Description of the task
Look below for the line that contains "The CRIMSON TOY", then copy it and each following line exactly, through and including the line that contains "The second view gained the BRIGHT ORANGE HEX".

Records from a collection
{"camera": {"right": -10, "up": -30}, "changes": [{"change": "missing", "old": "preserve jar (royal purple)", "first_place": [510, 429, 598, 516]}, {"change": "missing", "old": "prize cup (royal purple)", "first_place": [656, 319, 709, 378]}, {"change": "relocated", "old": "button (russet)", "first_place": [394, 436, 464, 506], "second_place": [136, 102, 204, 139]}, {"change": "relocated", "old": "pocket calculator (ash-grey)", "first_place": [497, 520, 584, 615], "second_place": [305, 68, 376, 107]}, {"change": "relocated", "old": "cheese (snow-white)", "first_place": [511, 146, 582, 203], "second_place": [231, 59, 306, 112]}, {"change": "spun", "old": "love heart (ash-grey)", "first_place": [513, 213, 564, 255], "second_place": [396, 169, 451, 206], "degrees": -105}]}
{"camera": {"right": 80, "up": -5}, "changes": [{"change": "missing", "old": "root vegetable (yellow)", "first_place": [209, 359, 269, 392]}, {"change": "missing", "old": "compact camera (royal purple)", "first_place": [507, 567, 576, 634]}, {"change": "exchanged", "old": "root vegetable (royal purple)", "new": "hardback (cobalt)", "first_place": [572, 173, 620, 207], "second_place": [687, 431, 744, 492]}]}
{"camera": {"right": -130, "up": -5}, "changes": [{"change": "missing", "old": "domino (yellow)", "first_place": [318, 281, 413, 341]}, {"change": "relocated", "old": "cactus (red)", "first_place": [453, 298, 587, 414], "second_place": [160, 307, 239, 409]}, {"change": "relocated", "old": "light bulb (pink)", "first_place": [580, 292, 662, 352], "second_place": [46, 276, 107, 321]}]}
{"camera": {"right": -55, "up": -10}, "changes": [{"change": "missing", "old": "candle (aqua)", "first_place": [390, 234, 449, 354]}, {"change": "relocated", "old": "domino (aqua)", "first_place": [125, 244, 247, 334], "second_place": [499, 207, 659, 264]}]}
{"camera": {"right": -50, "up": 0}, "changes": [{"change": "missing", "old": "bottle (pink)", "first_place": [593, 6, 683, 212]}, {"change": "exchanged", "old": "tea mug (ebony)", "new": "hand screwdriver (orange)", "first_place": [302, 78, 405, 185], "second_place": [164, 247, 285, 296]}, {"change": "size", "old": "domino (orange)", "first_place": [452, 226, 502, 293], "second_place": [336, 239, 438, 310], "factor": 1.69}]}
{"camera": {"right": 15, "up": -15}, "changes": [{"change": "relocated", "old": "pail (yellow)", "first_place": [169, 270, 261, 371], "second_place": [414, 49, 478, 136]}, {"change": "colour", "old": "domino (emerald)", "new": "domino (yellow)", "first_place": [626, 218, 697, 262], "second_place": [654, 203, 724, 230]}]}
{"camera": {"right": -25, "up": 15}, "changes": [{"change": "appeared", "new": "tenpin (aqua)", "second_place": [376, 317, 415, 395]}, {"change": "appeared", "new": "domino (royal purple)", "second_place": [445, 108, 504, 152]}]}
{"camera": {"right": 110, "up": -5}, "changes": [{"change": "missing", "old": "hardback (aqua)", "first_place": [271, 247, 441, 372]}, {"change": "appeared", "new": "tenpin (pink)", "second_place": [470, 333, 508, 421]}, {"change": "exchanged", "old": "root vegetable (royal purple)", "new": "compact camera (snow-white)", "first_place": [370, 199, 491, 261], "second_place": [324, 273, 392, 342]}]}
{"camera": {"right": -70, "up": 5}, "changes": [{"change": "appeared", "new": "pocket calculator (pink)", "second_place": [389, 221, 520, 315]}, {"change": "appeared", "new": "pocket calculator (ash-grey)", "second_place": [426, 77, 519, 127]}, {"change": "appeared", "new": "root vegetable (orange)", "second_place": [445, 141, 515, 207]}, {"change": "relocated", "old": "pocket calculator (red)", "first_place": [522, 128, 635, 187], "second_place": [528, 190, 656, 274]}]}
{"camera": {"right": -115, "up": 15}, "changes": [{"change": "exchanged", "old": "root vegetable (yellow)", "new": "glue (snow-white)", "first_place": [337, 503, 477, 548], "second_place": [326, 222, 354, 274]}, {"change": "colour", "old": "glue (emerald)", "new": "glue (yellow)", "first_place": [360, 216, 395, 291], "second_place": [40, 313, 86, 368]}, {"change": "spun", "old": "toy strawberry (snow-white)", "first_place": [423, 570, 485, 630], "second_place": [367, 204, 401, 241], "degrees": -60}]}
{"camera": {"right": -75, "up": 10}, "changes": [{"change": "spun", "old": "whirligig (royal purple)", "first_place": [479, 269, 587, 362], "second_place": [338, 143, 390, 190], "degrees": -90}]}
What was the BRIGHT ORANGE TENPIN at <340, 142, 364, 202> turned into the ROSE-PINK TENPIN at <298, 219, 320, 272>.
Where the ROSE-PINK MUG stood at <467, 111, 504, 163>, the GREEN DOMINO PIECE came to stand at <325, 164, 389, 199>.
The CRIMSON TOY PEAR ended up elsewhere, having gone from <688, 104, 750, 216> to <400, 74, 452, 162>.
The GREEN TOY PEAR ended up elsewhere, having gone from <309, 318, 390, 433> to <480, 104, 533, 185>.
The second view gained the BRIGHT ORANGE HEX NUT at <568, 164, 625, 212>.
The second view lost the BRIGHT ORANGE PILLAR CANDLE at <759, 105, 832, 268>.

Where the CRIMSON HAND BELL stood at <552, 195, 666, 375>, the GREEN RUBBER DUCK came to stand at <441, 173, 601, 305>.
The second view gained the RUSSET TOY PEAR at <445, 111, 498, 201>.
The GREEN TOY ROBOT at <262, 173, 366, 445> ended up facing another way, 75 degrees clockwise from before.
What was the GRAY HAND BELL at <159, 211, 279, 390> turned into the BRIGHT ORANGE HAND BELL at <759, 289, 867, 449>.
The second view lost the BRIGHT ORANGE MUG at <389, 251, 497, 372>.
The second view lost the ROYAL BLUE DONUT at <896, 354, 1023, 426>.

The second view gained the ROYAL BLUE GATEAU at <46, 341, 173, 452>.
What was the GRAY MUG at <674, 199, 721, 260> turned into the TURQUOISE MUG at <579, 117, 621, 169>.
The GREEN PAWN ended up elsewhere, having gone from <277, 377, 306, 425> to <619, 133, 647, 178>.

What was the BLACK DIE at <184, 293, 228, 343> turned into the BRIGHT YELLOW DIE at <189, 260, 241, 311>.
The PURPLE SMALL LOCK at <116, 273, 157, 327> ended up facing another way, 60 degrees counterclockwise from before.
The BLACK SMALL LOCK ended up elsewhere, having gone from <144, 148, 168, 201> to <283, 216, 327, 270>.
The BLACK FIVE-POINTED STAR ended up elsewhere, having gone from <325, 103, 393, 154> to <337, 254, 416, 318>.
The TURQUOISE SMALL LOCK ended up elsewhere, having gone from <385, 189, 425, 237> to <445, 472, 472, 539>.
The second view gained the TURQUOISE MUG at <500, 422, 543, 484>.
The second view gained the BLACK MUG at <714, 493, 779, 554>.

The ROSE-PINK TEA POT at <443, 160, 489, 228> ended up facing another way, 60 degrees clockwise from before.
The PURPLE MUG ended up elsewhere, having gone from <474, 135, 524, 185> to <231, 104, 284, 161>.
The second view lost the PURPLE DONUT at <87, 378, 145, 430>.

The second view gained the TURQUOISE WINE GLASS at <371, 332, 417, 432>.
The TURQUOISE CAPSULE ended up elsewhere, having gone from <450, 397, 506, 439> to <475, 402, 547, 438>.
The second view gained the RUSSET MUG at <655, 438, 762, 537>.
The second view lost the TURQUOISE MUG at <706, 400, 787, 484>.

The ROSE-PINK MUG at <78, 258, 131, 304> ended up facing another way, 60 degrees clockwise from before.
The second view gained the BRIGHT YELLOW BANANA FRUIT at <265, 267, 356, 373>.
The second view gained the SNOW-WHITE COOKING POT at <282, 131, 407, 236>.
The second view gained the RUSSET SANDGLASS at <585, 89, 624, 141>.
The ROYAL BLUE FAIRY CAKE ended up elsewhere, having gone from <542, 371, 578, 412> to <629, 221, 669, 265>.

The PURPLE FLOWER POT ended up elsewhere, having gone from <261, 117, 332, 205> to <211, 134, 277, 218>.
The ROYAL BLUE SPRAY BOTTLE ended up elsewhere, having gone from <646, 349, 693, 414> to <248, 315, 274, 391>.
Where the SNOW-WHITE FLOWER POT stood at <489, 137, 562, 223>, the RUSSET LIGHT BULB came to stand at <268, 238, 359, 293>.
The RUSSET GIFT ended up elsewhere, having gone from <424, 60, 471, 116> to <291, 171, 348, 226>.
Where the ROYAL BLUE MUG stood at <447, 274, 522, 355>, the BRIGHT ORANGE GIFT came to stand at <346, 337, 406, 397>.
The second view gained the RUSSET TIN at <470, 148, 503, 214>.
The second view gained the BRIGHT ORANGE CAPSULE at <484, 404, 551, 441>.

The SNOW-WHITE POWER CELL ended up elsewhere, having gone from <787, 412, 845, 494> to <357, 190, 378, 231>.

Written answer
The CRIMSON TOY PEAR ended up elsewhere, having gone from <688, 104, 750, 216> to <400, 74, 452, 162>.
The GREEN TOY PEAR ended up elsewhere, having gone from <309, 318, 390, 433> to <480, 104, 533, 185>.
The second view gained the BRIGHT ORANGE HEX NUT at <568, 164, 625, 212>.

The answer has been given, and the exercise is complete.